→ **INSTRUCTIONS FOR THE TASK**
Pick out every line of the records that contains the string "Saxophone" and copy each one. Case counts.
--------
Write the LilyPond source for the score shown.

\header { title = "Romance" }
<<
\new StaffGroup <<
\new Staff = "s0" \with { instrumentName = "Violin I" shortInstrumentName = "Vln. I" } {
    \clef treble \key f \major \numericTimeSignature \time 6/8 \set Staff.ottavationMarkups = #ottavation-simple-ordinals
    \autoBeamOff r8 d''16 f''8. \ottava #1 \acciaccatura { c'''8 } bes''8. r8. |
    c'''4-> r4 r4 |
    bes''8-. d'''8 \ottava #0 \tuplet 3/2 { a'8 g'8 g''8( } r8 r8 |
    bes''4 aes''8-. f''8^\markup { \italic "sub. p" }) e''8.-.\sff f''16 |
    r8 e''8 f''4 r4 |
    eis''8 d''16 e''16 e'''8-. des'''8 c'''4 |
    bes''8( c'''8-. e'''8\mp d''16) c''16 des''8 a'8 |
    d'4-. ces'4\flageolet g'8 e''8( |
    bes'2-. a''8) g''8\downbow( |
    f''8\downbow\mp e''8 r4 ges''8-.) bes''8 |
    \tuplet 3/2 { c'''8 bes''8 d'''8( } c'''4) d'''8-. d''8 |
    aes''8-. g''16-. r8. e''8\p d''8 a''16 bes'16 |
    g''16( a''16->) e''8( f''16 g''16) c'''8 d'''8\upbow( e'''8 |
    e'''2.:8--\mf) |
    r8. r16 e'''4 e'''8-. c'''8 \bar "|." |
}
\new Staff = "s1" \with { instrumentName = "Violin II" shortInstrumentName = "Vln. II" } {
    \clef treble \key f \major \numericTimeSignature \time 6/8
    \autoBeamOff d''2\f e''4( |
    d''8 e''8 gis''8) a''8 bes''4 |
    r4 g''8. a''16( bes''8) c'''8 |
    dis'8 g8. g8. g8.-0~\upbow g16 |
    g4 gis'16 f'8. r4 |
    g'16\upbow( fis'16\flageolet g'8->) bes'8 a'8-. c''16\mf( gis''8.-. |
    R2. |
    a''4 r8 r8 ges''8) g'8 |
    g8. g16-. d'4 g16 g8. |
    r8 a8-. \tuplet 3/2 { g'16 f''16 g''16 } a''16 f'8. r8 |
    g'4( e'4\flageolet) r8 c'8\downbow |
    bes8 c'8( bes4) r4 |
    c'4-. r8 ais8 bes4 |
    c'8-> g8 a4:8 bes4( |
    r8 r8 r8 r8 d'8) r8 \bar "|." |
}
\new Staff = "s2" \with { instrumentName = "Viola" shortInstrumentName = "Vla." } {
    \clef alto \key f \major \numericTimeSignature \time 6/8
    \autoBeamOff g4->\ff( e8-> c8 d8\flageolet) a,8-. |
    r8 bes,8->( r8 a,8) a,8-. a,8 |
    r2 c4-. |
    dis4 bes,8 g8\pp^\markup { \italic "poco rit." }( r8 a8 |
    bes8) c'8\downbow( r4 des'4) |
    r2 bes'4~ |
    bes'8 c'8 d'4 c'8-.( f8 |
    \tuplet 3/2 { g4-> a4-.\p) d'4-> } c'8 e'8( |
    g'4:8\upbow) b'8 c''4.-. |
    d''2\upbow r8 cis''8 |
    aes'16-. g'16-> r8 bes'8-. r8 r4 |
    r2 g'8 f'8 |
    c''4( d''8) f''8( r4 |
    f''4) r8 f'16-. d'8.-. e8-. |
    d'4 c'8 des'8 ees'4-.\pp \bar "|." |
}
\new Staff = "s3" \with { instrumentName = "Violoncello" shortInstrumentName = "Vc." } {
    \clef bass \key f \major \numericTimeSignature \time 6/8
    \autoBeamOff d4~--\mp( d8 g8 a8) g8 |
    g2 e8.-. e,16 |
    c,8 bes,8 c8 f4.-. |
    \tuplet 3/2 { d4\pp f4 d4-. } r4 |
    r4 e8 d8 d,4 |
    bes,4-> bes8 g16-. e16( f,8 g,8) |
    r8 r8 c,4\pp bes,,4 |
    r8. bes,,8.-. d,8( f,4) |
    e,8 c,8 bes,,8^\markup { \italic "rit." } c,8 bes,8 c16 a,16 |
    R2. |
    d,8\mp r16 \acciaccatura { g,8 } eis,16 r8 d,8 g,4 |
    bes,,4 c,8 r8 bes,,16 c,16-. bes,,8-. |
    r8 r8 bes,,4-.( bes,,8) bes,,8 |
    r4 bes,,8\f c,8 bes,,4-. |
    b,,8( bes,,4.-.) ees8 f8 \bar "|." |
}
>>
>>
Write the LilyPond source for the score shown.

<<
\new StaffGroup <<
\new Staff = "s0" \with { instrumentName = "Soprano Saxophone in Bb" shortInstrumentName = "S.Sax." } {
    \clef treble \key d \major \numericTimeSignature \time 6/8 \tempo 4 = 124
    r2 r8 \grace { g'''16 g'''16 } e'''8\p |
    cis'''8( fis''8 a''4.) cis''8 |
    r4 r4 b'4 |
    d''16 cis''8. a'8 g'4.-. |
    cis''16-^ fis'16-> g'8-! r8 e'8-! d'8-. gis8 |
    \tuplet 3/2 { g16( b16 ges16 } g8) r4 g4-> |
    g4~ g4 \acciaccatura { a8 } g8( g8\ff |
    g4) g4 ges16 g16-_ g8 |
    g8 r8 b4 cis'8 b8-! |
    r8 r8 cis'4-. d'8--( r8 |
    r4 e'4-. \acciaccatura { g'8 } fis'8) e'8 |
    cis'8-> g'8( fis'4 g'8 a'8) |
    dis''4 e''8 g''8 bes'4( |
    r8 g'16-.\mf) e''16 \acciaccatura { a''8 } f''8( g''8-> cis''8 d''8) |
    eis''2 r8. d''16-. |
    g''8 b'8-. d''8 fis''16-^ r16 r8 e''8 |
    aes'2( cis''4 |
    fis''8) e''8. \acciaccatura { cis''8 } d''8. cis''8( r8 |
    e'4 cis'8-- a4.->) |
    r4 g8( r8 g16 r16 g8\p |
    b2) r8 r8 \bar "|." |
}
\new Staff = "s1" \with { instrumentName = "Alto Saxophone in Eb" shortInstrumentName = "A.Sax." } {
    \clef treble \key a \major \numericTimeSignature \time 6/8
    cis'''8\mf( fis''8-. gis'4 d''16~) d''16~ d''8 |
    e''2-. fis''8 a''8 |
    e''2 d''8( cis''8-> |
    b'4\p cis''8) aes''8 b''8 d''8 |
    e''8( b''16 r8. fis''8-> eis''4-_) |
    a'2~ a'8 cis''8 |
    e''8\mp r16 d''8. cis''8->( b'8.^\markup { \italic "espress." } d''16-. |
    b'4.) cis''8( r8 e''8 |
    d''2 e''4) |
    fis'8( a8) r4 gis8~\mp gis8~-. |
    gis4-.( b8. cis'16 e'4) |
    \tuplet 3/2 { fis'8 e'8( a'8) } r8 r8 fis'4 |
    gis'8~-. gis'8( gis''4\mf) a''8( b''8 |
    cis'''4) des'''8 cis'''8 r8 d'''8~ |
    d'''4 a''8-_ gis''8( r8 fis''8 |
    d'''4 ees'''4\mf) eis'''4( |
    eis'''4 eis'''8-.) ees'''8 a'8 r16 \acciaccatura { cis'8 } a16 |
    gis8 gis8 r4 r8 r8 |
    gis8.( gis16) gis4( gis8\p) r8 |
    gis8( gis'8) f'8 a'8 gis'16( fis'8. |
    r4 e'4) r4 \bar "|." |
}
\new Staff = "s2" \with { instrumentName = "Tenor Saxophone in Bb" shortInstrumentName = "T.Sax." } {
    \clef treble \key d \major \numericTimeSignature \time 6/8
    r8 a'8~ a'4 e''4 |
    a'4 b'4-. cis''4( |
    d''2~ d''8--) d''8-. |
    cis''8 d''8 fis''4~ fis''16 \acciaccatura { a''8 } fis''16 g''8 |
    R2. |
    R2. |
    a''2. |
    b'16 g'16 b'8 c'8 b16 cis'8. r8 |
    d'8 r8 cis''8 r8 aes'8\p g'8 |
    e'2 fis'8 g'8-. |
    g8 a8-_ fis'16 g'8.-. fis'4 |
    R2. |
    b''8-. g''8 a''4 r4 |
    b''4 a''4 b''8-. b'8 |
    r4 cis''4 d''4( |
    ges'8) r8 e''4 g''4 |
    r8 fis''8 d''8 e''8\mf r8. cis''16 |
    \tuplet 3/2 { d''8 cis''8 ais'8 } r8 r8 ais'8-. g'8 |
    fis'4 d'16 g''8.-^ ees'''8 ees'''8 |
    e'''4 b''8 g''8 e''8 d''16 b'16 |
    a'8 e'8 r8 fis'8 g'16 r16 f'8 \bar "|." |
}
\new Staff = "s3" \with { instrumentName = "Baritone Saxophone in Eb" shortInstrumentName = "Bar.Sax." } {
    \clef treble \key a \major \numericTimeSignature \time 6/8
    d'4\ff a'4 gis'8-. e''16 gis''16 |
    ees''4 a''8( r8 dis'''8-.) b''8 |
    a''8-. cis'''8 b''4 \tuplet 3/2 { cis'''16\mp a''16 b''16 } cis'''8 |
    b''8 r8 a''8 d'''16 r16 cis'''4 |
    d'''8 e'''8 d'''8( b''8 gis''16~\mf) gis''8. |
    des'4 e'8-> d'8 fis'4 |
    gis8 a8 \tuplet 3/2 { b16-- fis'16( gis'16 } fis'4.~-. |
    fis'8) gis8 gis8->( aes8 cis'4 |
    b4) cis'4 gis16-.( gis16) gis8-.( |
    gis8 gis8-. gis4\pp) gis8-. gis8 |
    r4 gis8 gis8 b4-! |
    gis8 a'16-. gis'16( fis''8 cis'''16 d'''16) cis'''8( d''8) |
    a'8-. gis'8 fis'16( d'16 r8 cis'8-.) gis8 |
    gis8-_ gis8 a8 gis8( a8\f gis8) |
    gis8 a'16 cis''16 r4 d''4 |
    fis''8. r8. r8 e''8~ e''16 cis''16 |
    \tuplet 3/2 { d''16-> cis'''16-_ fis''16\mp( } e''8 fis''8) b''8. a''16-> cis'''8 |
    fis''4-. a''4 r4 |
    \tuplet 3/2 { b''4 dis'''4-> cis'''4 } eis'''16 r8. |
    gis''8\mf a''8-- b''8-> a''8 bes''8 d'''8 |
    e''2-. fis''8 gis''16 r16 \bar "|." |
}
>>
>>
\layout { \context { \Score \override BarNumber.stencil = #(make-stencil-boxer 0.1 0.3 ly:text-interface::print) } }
--------
→ **RESPONSE**
\new Staff = "s0" \with { instrumentName = "Soprano Saxophone in Bb" shortInstrumentName = "S.Sax." } {
\new Staff = "s1" \with { instrumentName = "Alto Saxophone in Eb" shortInstrumentName = "A.Sax." } {
\new Staff = "s2" \with { instrumentName = "Tenor Saxophone in Bb" shortInstrumentName = "T.Sax." } {
\new Staff = "s3" \with { instrumentName = "Baritone Saxophone in Eb" shortInstrumentName = "Bar.Sax." } {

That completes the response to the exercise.